ABOUT THIS TASK.
Copy each line of the records that holds the string "none".

EXCERPTED DATA.
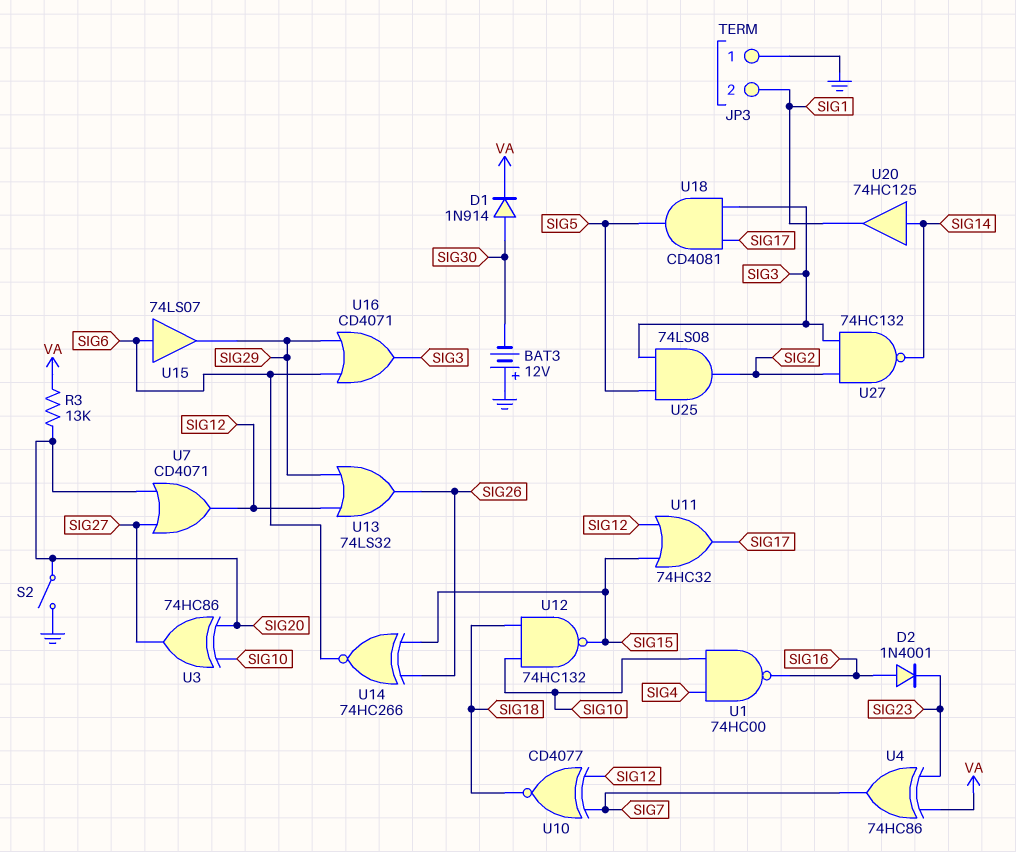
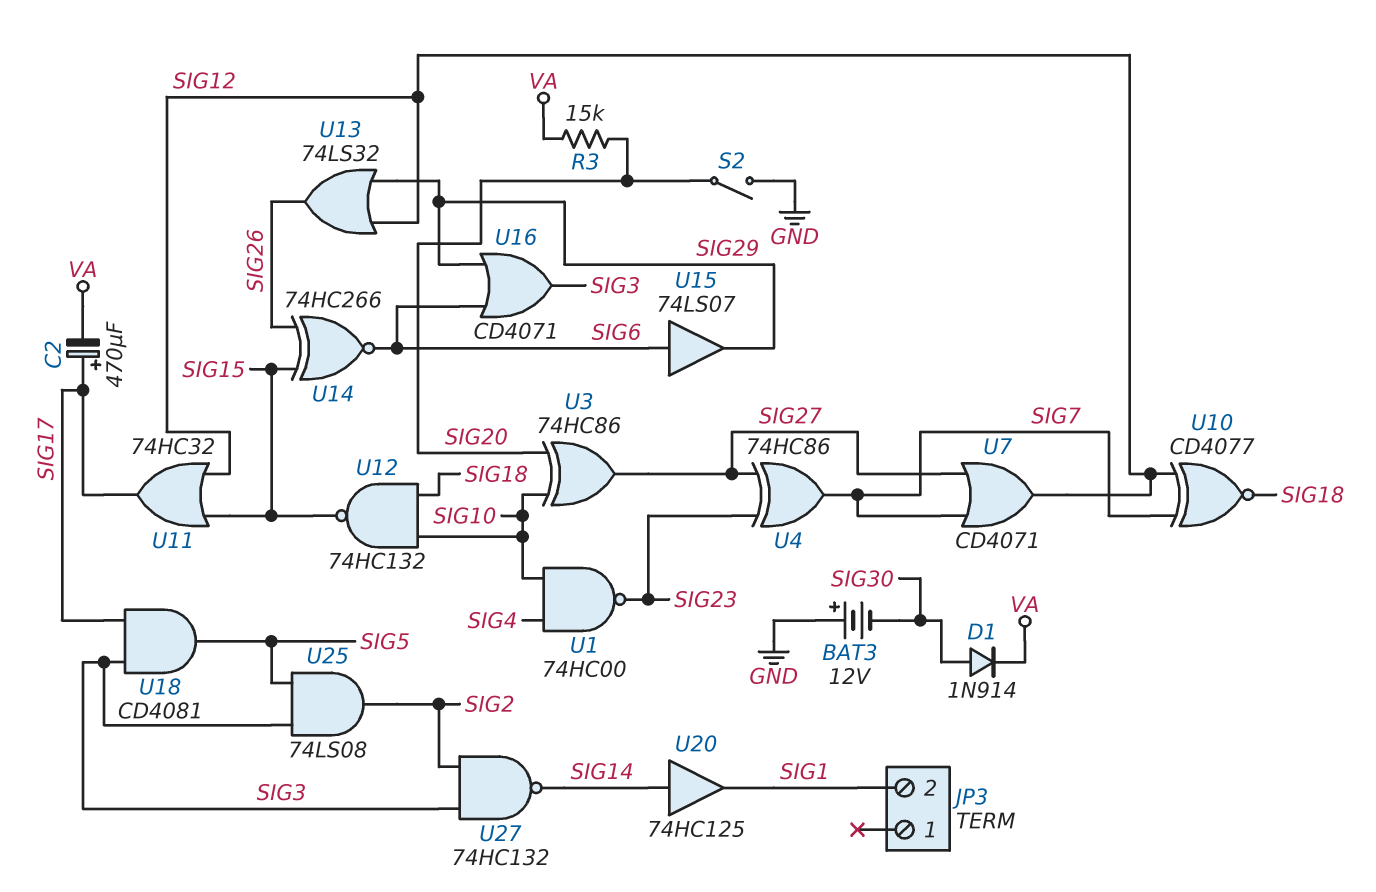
C2: none -> 470uF (plus SIG17, minus VA)
D2: diode 1N4001 (A SIG16, K SIG23) -> none
JP3 pin 1: GND -> none
R3: 13k (SIG20, VA) -> 15k (SIG20, VA)
U1: NAND 74HC00 (in SIG4, in SIG10, out SIG16) -> NAND 74HC00 (in SIG4, in SIG10, out SIG23)
U4: XOR 74HC86 (in SIG23, in VA, out SIG7) -> XOR 74HC86 (in SIG23, in SIG27, out SIG7)
U7: OR CD4071 (in SIG20, in SIG27, out SIG12) -> OR CD4071 (in SIG7, in SIG27, out SIG12)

OUTPUT FOR THIS EXERCISE.
C2: none -> 470uF (plus SIG17, minus VA)
D2: diode 1N4001 (A SIG16, K SIG23) -> none
JP3 pin 1: GND -> none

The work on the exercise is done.